§ **ASSIGNMENT**
Some entries follow. Reproduce exactly the lines starting at the one with "camera: 110 degrees right, 15 degrees up" and stopping after the one with "YellowLemon 441,302 =>".

══ STORED DATA ══

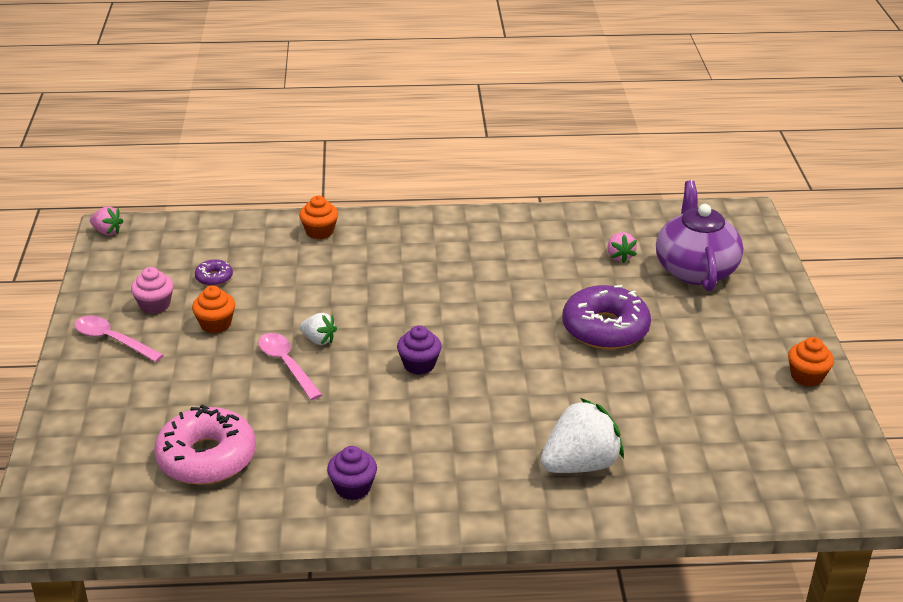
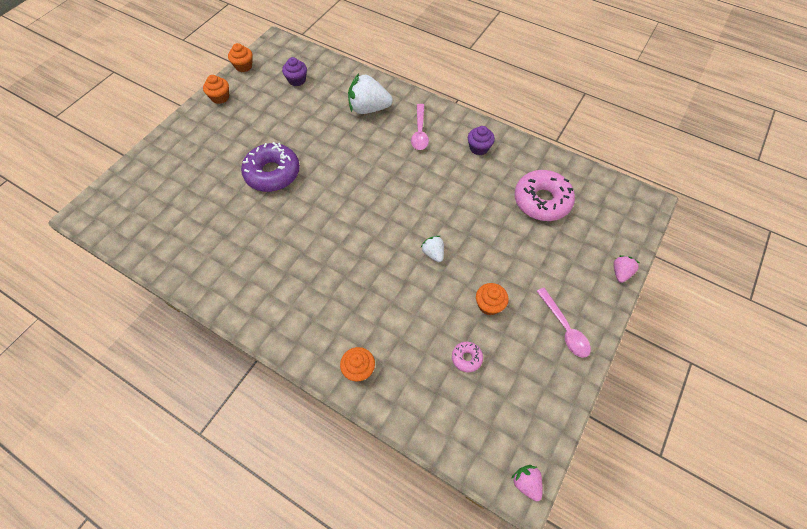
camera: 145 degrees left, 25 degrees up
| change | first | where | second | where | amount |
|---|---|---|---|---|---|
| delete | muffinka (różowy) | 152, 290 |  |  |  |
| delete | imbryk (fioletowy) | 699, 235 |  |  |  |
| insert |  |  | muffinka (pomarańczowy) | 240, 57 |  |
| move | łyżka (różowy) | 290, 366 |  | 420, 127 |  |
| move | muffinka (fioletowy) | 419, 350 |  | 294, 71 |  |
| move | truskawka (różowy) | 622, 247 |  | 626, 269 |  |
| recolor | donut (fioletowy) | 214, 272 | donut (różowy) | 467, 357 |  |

═══
══ STORED DATA ══

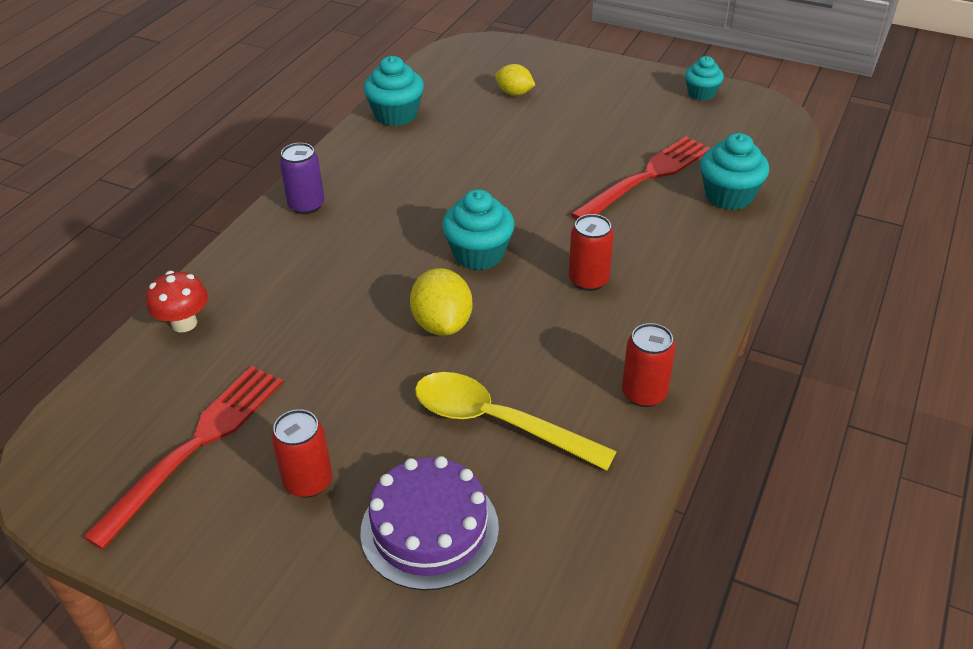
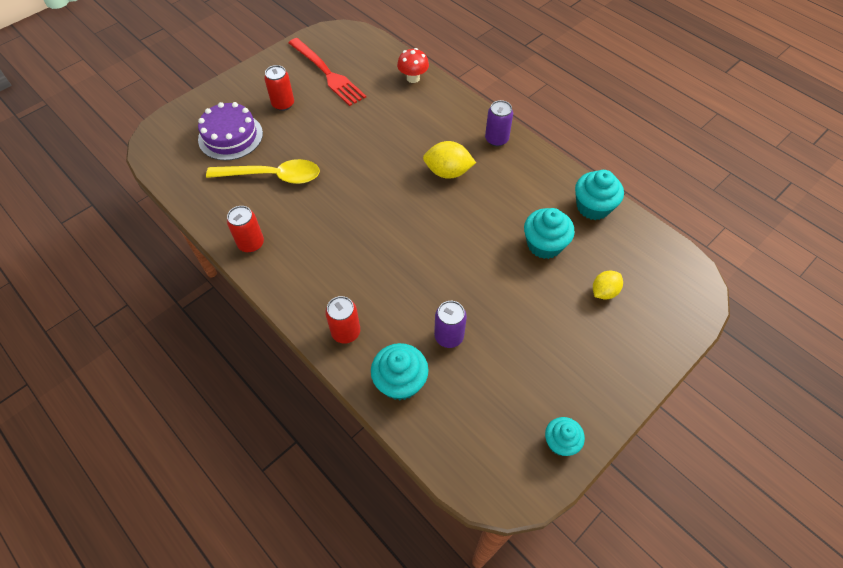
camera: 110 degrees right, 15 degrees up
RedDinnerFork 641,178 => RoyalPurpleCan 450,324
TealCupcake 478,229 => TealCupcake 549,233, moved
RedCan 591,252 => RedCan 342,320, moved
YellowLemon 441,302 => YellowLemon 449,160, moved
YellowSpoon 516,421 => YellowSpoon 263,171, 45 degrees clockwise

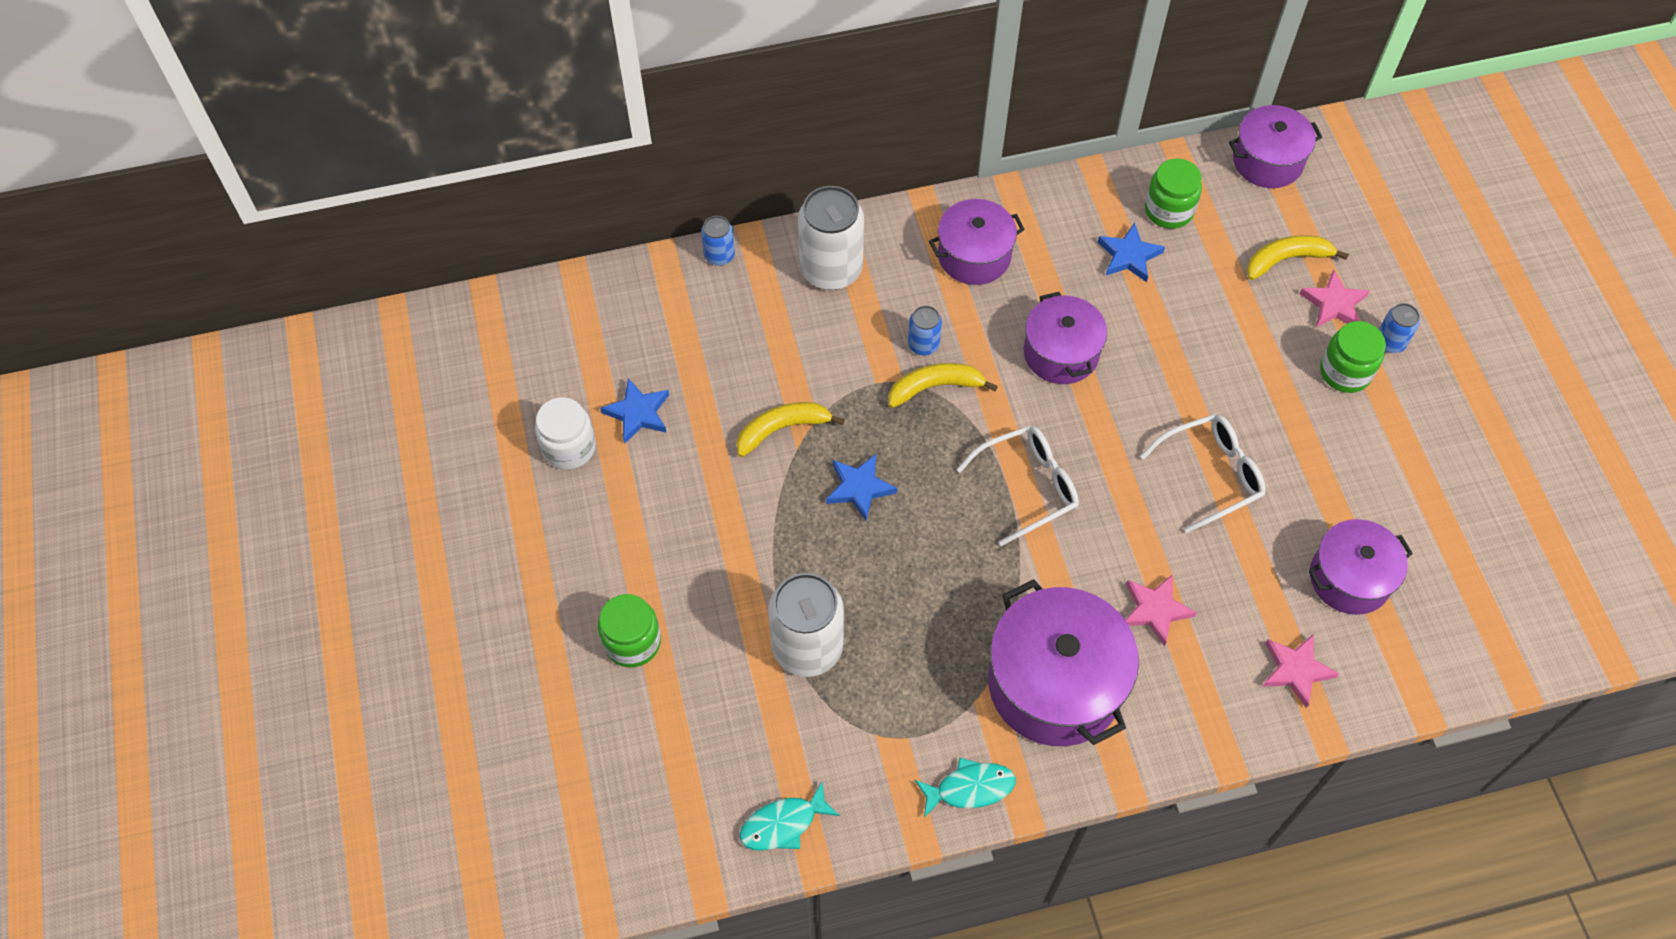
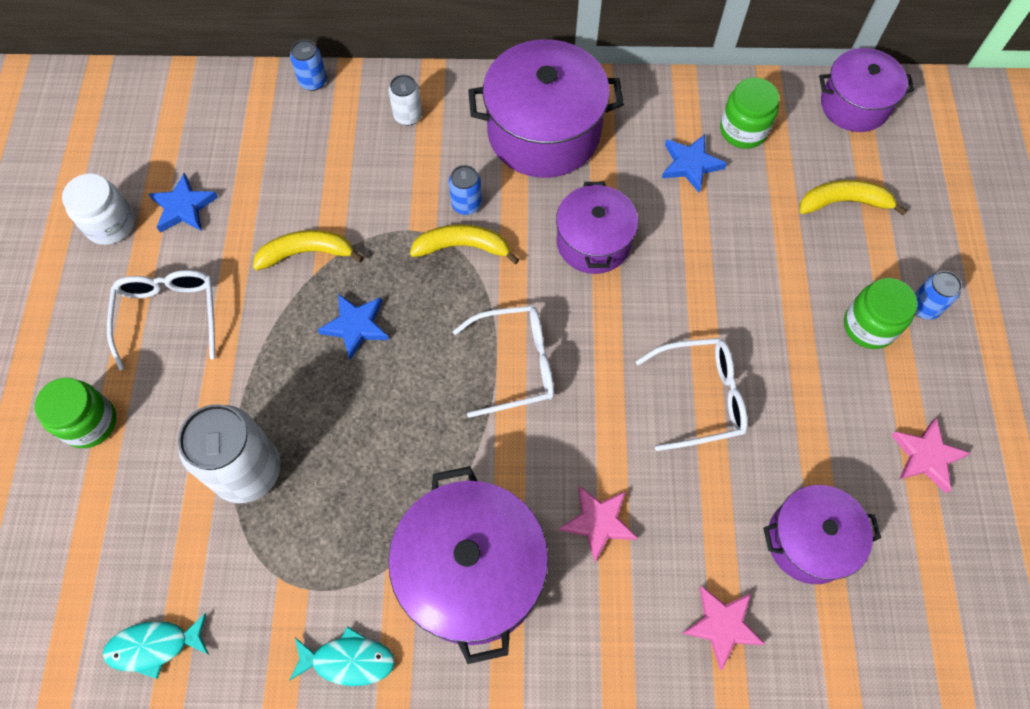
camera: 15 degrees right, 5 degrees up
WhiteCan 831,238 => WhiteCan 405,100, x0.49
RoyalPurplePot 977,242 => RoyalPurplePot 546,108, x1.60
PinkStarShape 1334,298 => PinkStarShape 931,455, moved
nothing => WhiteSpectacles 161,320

═══

§ **ANSWER TO THE PROBLEM**
camera: 110 degrees right, 15 degrees up
RedDinnerFork 641,178 => RoyalPurpleCan 450,324
TealCupcake 478,229 => TealCupcake 549,233, moved
RedCan 591,252 => RedCan 342,320, moved
YellowLemon 441,302 => YellowLemon 449,160, moved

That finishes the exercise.